**Data excerpt:**
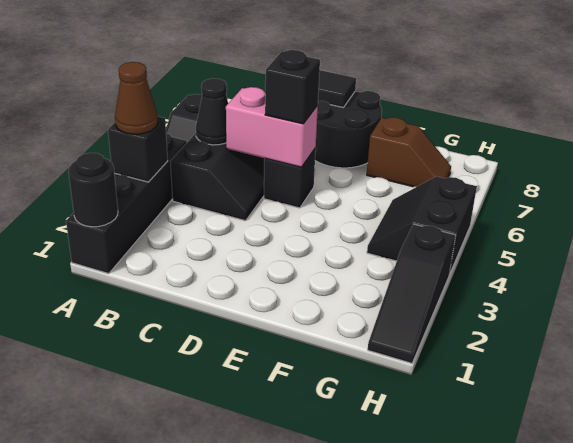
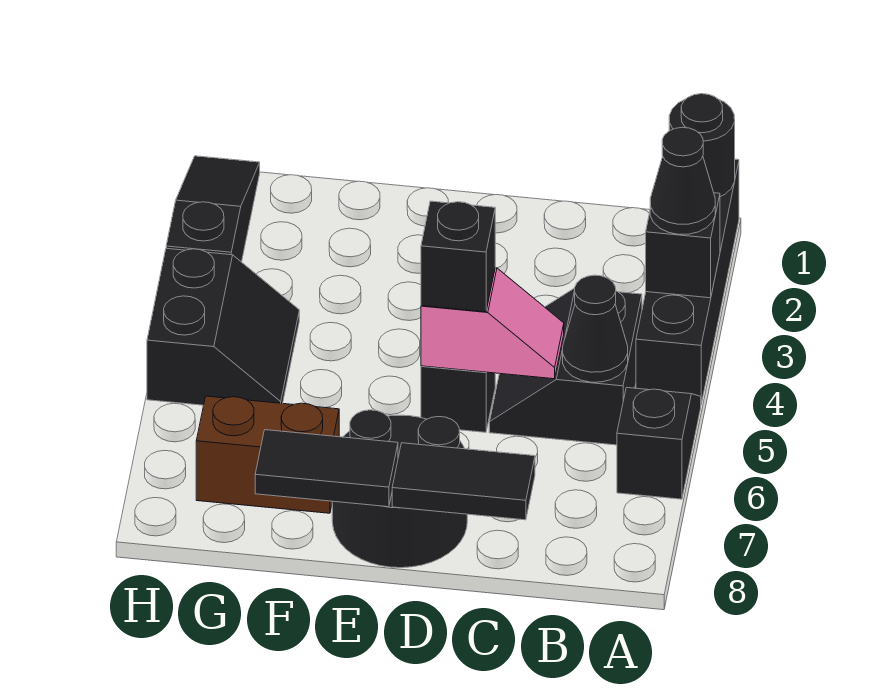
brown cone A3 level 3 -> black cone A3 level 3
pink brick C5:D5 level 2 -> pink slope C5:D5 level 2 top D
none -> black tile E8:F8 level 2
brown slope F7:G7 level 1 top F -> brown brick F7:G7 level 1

**Work task:** The exact lines from the one containing "none -> black tile E8:F8 level 2" through the end of the listing above are the expected output; include nothing else.

**Response area:**
none -> black tile E8:F8 level 2
brown slope F7:G7 level 1 top F -> brown brick F7:G7 level 1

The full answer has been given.